[Revision comparison data]
= Beginning of Section =

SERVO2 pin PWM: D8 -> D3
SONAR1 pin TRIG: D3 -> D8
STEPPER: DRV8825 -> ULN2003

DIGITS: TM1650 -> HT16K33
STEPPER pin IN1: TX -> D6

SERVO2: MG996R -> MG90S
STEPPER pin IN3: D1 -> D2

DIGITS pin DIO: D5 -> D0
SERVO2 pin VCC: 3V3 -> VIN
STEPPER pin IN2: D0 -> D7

= End of Section =
= Beginning of Section =

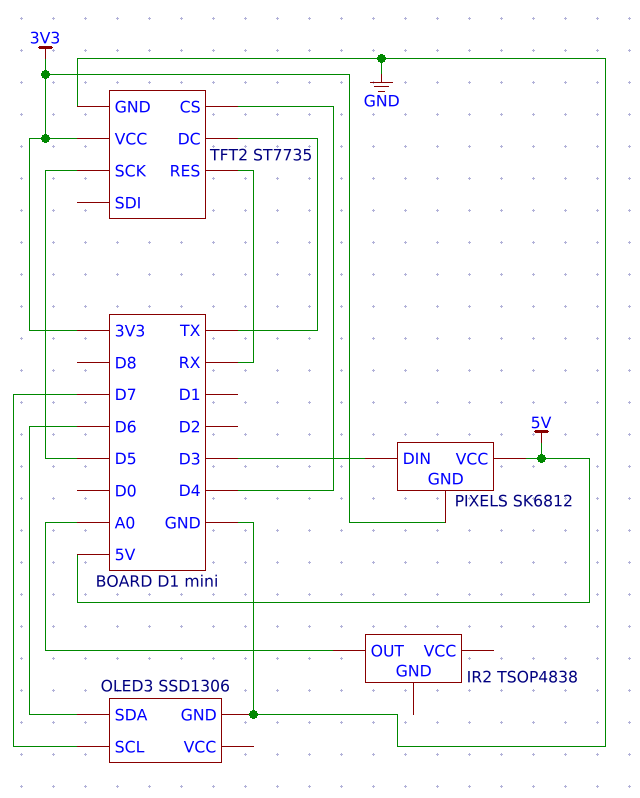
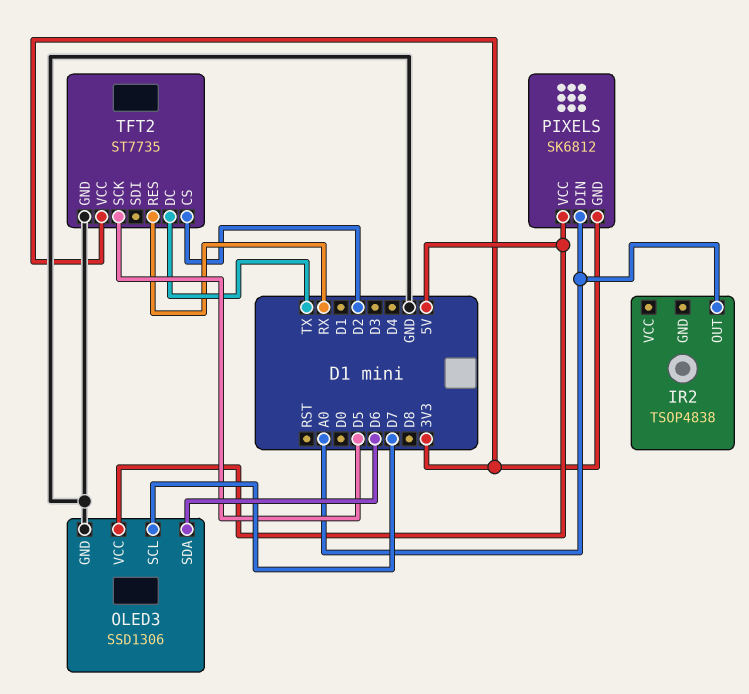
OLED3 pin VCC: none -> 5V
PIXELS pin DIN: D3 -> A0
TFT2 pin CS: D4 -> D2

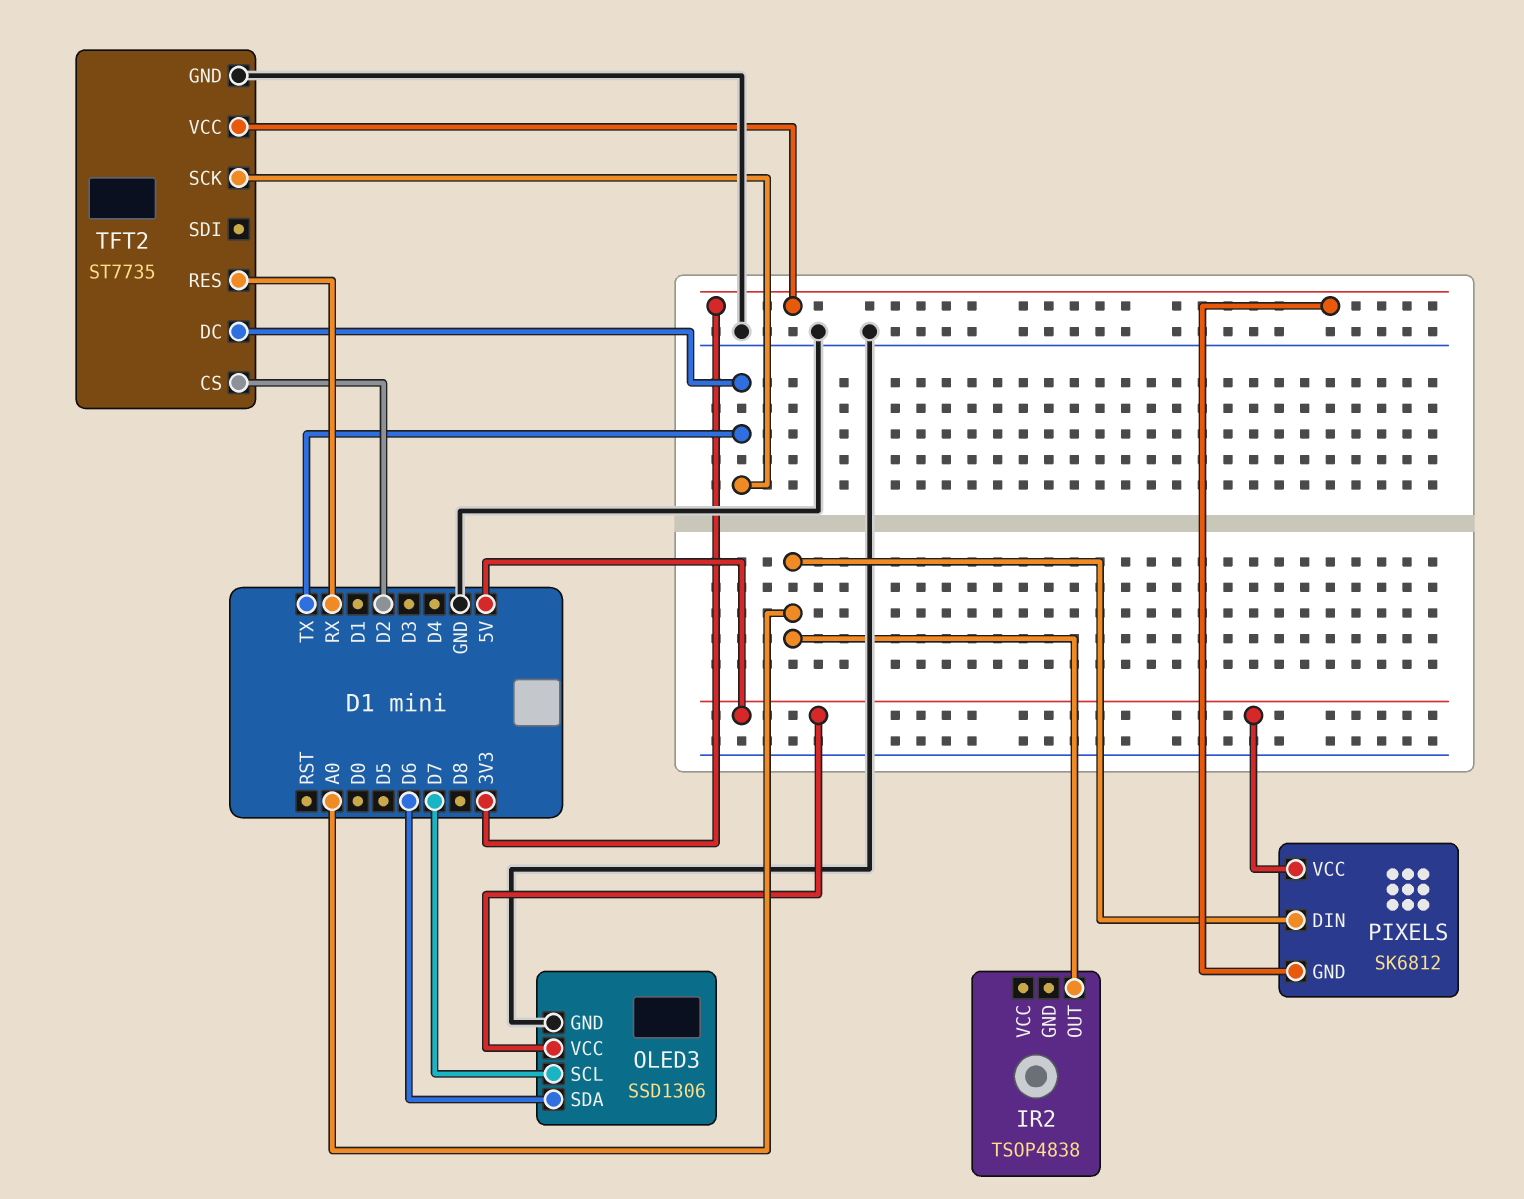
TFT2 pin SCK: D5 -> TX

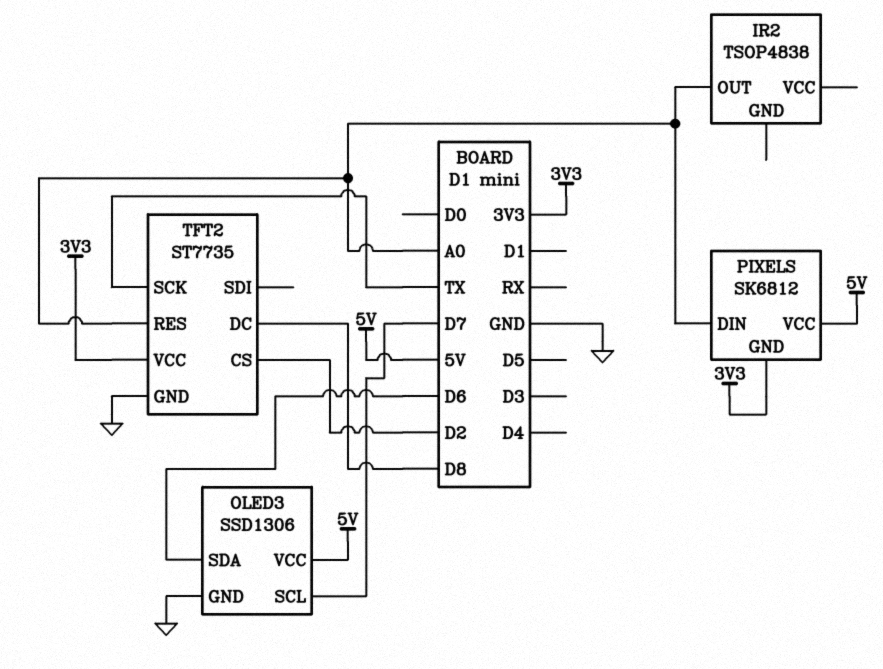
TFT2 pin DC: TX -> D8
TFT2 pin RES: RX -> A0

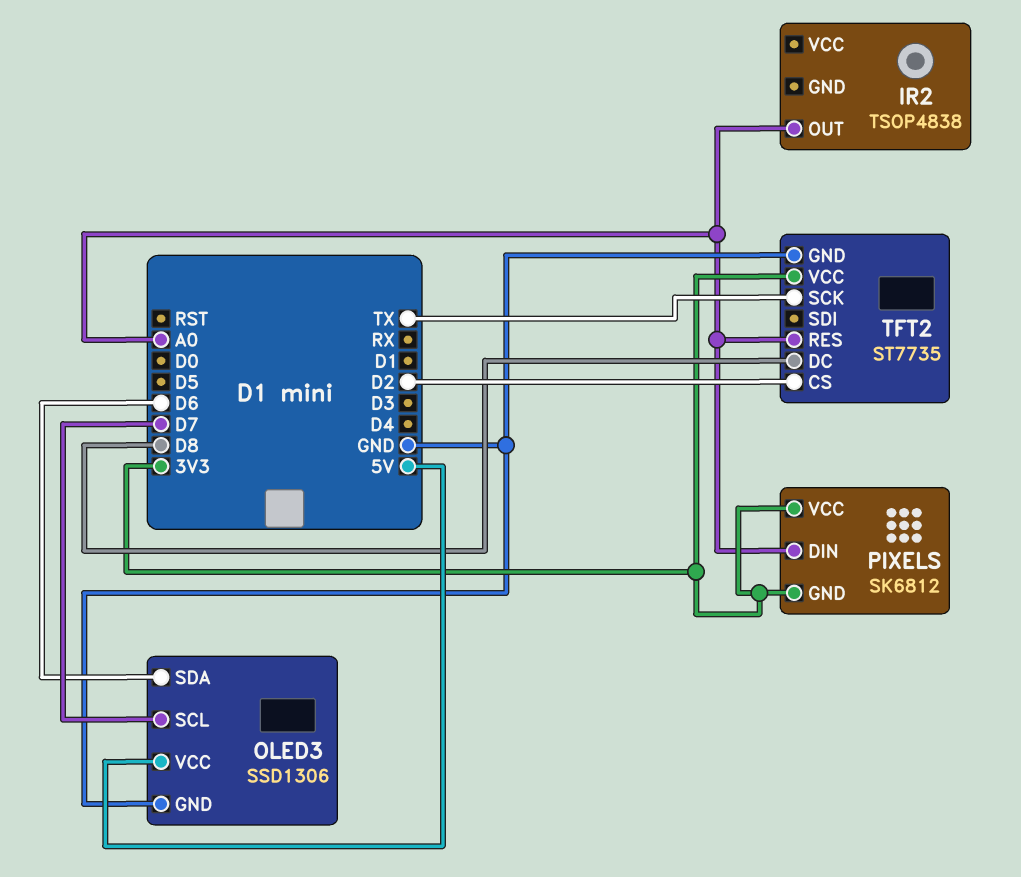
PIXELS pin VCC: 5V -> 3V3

= End of Section =

_WHAT THE TASK ASKS_.
Please write out, exactly as they appear above, only the lines in the stretch from the line with "STEPPER pin IN1: TX -> D6" through the line with "STEPPER pin IN2: D0 -> D7".

_SOLUTION_.
STEPPER pin IN1: TX -> D6

SERVO2: MG996R -> MG90S
STEPPER pin IN3: D1 -> D2

DIGITS pin DIO: D5 -> D0
SERVO2 pin VCC: 3V3 -> VIN
STEPPER pin IN2: D0 -> D7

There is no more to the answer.